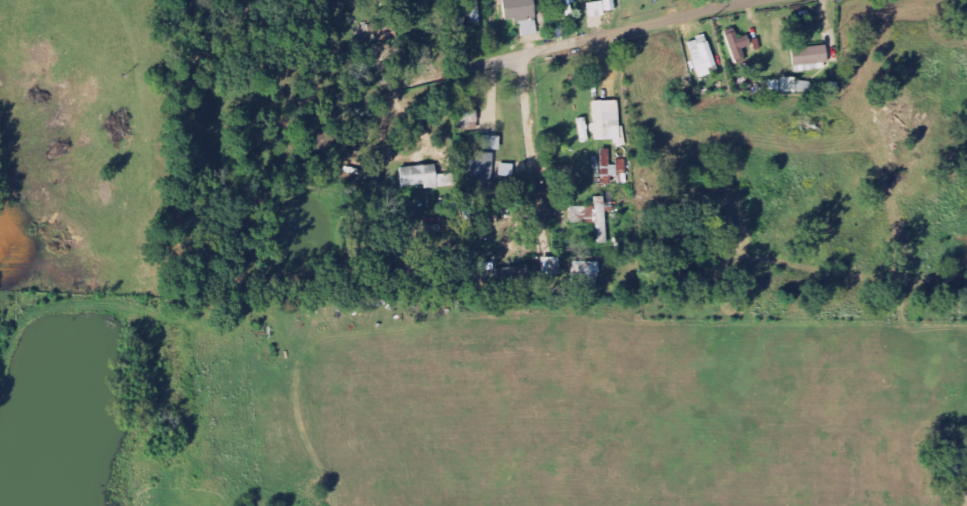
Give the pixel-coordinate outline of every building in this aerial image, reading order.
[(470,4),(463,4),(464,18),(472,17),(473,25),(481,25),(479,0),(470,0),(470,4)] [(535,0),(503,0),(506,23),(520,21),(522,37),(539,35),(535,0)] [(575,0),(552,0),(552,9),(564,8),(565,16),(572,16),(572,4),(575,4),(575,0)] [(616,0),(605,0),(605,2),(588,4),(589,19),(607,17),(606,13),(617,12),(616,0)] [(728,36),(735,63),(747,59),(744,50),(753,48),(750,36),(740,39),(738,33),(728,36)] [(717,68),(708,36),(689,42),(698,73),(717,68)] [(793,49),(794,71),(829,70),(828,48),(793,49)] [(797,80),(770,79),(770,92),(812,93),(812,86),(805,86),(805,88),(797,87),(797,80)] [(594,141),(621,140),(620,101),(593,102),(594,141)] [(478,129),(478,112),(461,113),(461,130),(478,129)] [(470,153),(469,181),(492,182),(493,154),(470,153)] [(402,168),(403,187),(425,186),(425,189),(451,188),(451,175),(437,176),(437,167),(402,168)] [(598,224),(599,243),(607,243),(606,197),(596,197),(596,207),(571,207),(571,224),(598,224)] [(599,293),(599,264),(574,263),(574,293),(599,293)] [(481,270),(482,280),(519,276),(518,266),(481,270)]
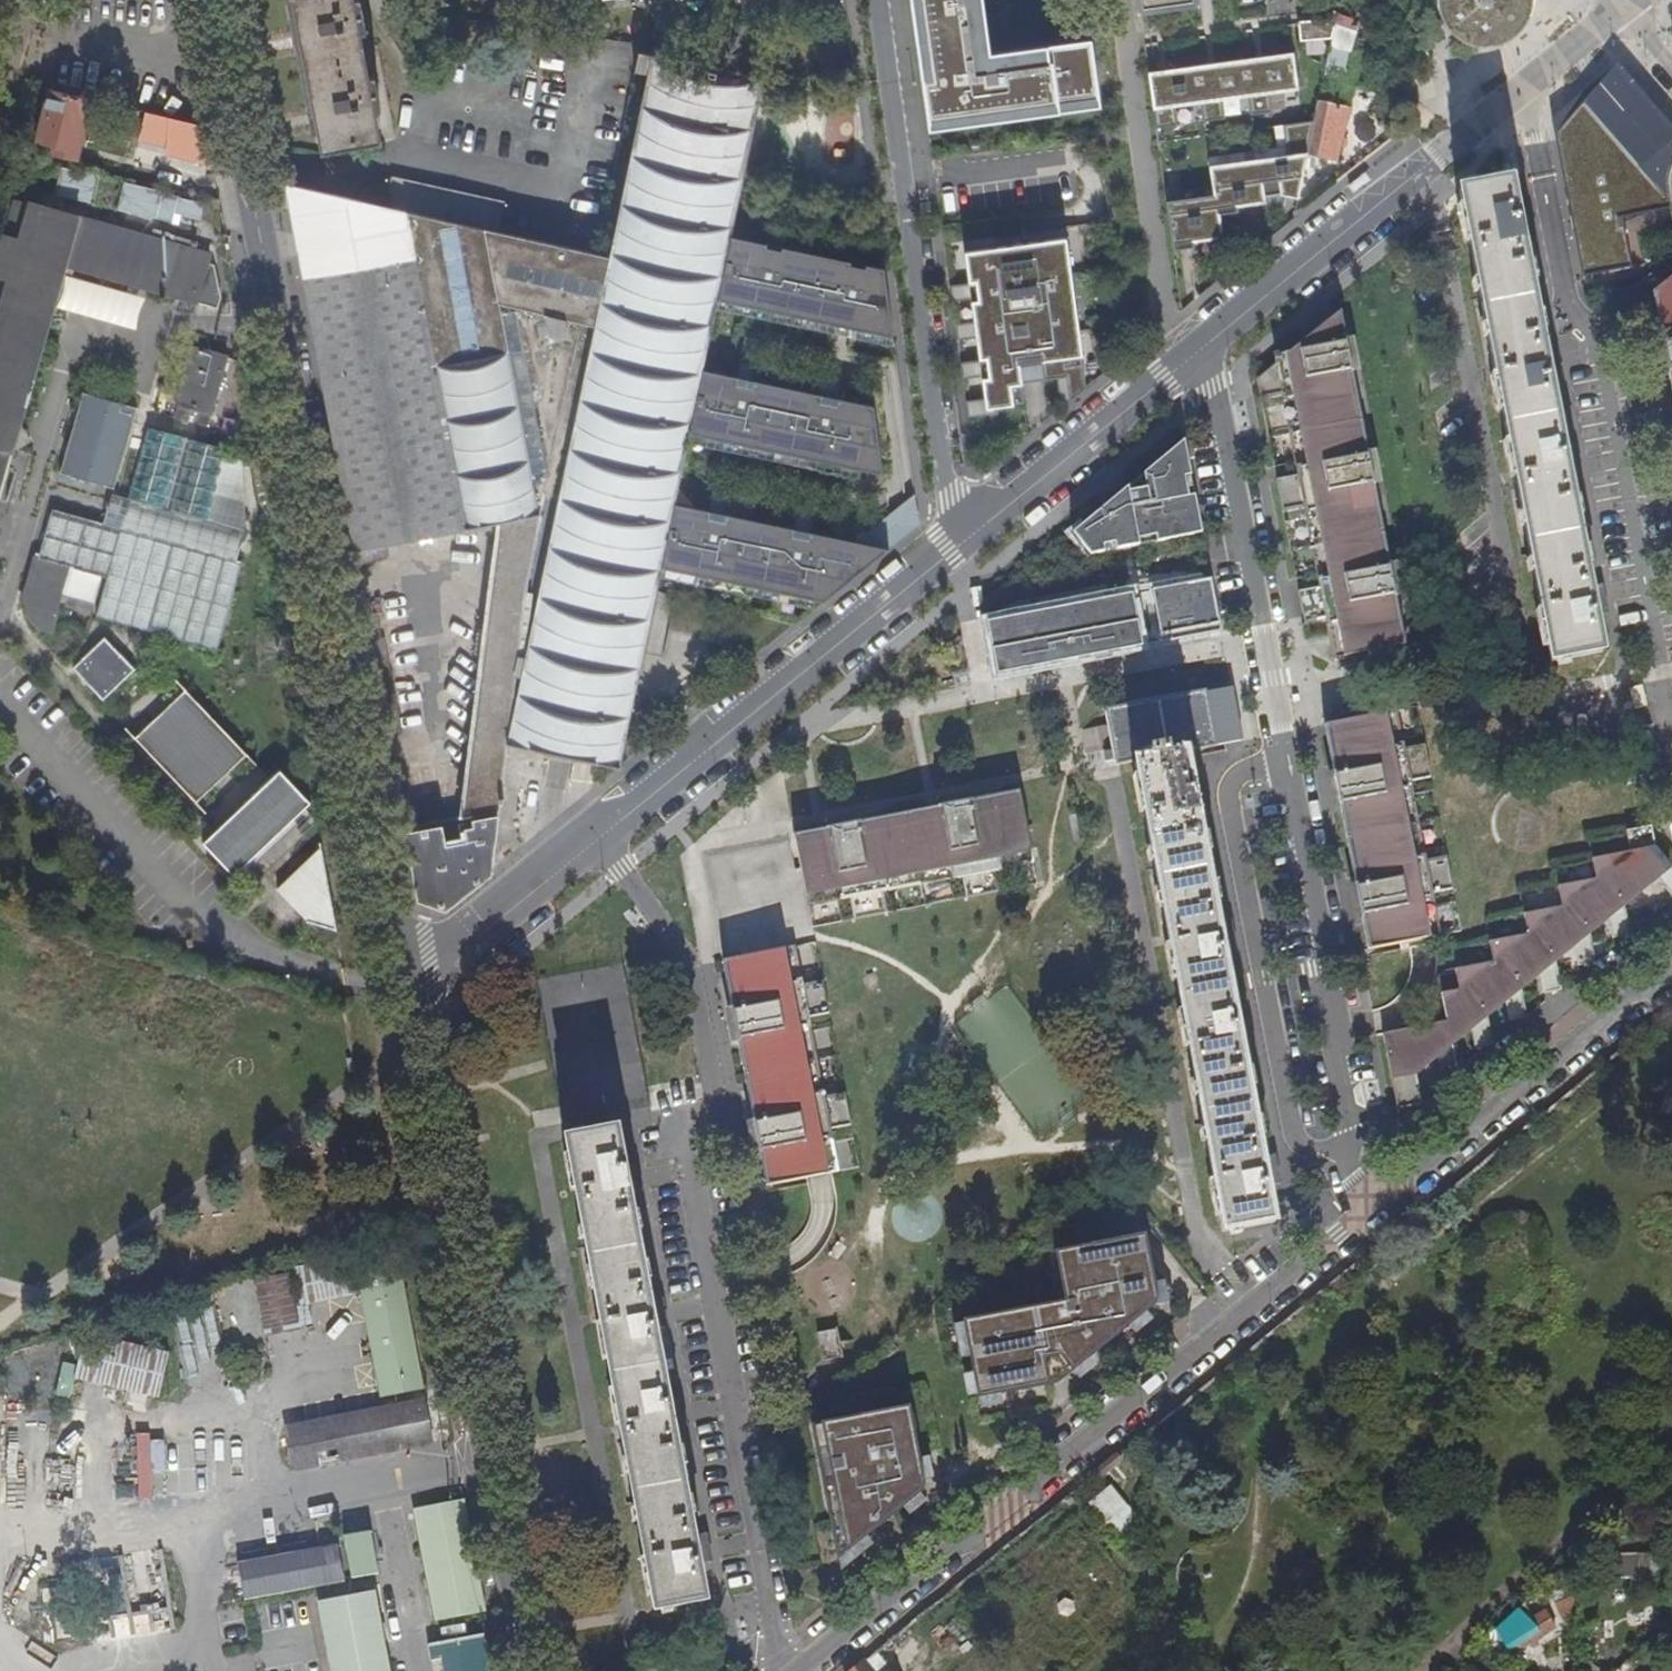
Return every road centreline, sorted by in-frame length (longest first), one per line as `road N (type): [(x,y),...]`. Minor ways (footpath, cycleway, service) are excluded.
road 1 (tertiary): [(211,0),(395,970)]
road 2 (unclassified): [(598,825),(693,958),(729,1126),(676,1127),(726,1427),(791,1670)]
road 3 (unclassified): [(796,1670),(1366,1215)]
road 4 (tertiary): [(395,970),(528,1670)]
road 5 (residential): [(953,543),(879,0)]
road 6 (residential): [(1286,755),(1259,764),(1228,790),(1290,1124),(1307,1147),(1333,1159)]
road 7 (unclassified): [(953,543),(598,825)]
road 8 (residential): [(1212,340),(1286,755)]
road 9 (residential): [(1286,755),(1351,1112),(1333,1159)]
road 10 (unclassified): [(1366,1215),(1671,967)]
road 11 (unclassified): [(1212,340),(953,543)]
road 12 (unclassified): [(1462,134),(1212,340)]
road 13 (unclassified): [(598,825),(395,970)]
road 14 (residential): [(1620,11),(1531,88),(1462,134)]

EXERCISE DIRECTIONS: Your answer should consist of the lines from the material that contain "every".

OUTPUT FOR THIS TASK:
Give the pixel-coordinate outline of every building in this aerial image, reading order.
Return every road centreline, sorted by in-frame length (longest first), one per line as `road N (type): [(x,y),...]`. Minor ways (footpath, cycleway, service) are excluded.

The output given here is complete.